(Beginning of Records for the exercise)

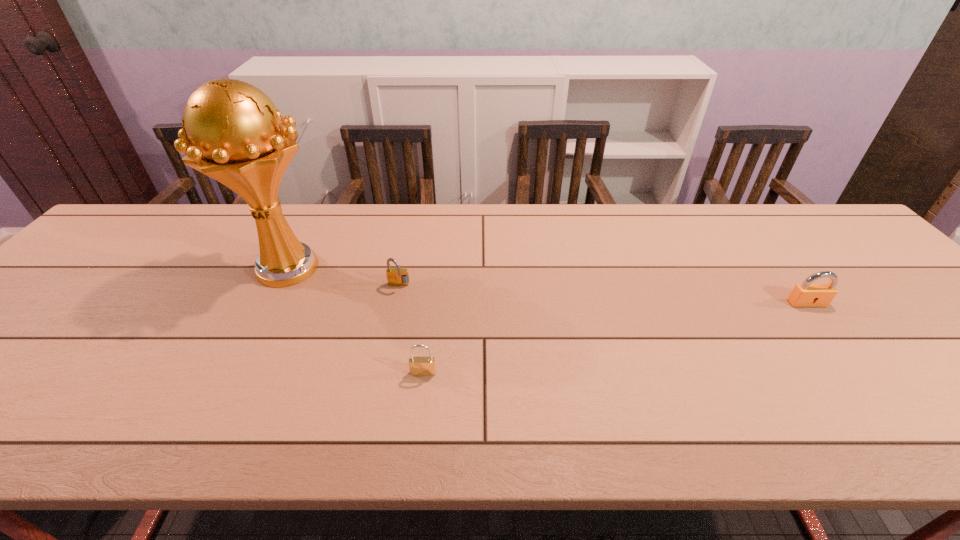
Locate an element on the screen. Image resolution: width=960 pixels, height=540 pixels. vacant space located 0.340m on the side with the combination dials of the leftmost padlock is located at coordinates (373, 408).

Find the location of a particular element. The height and width of the screenshot is (540, 960). vacant space situated 0.080m on the front-facing side of the nearest padlock is located at coordinates (419, 410).

The image size is (960, 540). What are the coordinates of `object present at the far edge` in the screenshot? It's located at (232, 132).

At what (x,y) coordinates should I click in order to perform the action: click on blank space at the far edge of the desktop. Please return your answer as a coordinate pair (x, y). Looking at the image, I should click on (671, 211).

At what (x,y) coordinates should I click in order to perform the action: click on vacant space at the near edge of the desktop. Please return your answer as a coordinate pair (x, y). Looking at the image, I should click on (935, 424).

Find the location of a particular element. free space at the right edge is located at coordinates (858, 273).

What are the coordinates of `free spot between the farthest padlock and the tallest object` in the screenshot? It's located at (343, 278).

Find the location of a particular element. This screenshot has width=960, height=540. free spot between the leftmost object and the leftmost padlock is located at coordinates (343, 278).

This screenshot has height=540, width=960. I want to click on vacant area between the rightmost object and the farthest padlock, so click(x=603, y=295).

Where is `free space between the trophy_cup and the leftmost padlock`? Image resolution: width=960 pixels, height=540 pixels. free space between the trophy_cup and the leftmost padlock is located at coordinates (343, 278).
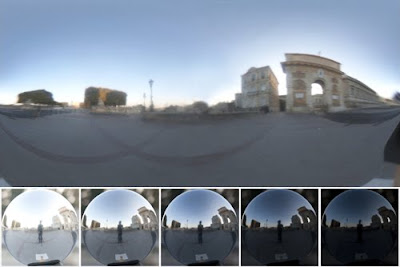
You are a GUI agent. You are given a task and a screenshot of the screen. Output one action in this format:
    pyautogui.click(x=<x>, y=<y>)
    Task: Click on the bright mirror
    The width and height of the screenshot is (400, 267).
    Given the screenshot: What is the action you would take?
    pyautogui.click(x=44, y=210)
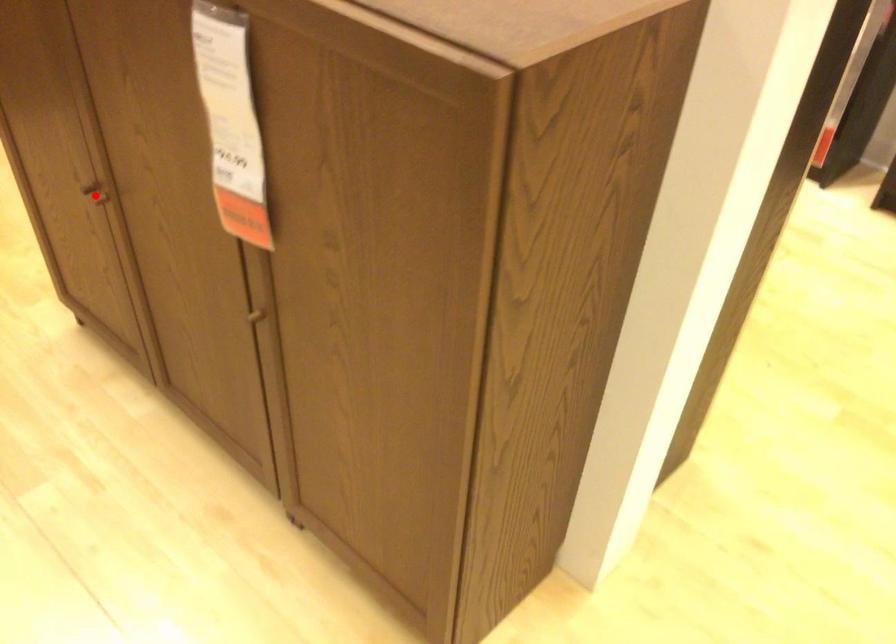
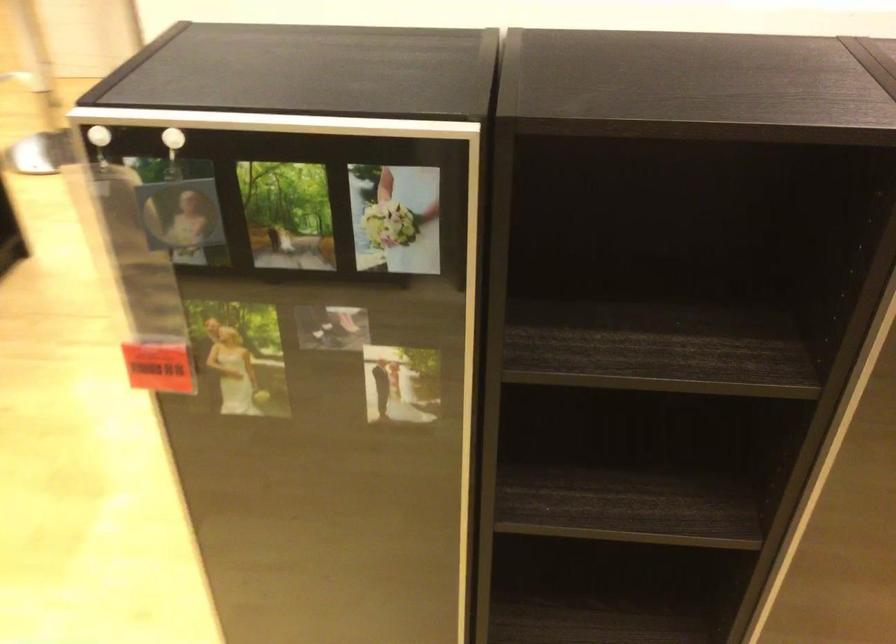
Question: I am providing you with two images of the same scene from different viewpoints. A red point is marked on the first image. Is the red point's position out of view in image 2?

Choices:
 (A) Yes
 (B) No

Answer: (A)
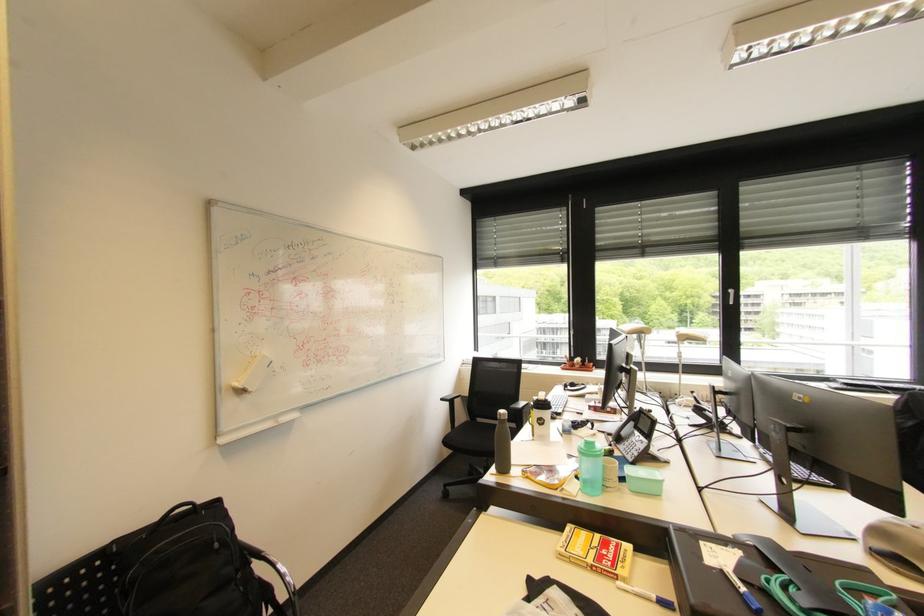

(End of Records for the exercise)

§ Problem details
Rewrite every item above with each instance of "leftmost padlock" changed to "left-hand padlock", and leave all other text unchanged. Omit the pictures from your output.

§ Answer to this exercise
Locate an element on the screen. Image resolution: width=960 pixels, height=540 pixels. vacant space located 0.340m on the side with the combination dials of the left-hand padlock is located at coordinates (373, 408).

Find the location of a particular element. The height and width of the screenshot is (540, 960). vacant space situated 0.080m on the front-facing side of the nearest padlock is located at coordinates (419, 410).

The image size is (960, 540). What are the coordinates of `object present at the far edge` in the screenshot? It's located at (232, 132).

At what (x,y) coordinates should I click in order to perform the action: click on blank space at the far edge of the desktop. Please return your answer as a coordinate pair (x, y). Looking at the image, I should click on (671, 211).

At what (x,y) coordinates should I click in order to perform the action: click on vacant space at the near edge of the desktop. Please return your answer as a coordinate pair (x, y). Looking at the image, I should click on (935, 424).

Find the location of a particular element. free space at the right edge is located at coordinates (858, 273).

What are the coordinates of `free spot between the farthest padlock and the tallest object` in the screenshot? It's located at (343, 278).

Find the location of a particular element. This screenshot has width=960, height=540. free spot between the leftmost object and the left-hand padlock is located at coordinates (343, 278).

This screenshot has height=540, width=960. I want to click on vacant area between the rightmost object and the farthest padlock, so click(x=603, y=295).

Where is `free space between the trophy_cup and the left-hand padlock`? Image resolution: width=960 pixels, height=540 pixels. free space between the trophy_cup and the left-hand padlock is located at coordinates (343, 278).
You are a GUI agent. You are given a task and a screenshot of the screen. Output one action in this format:
    pyautogui.click(x=<x>, y=<y>)
    Task: Click on the bright mirror
    The width and height of the screenshot is (400, 267).
    Given the screenshot: What is the action you would take?
    pyautogui.click(x=44, y=210)
Question: I am providing you with two images of the same scene from different viewpoints. A red point is marked on the first image. Is the red point's position out of view in image 2?

Choices:
 (A) Yes
 (B) No

Answer: (A)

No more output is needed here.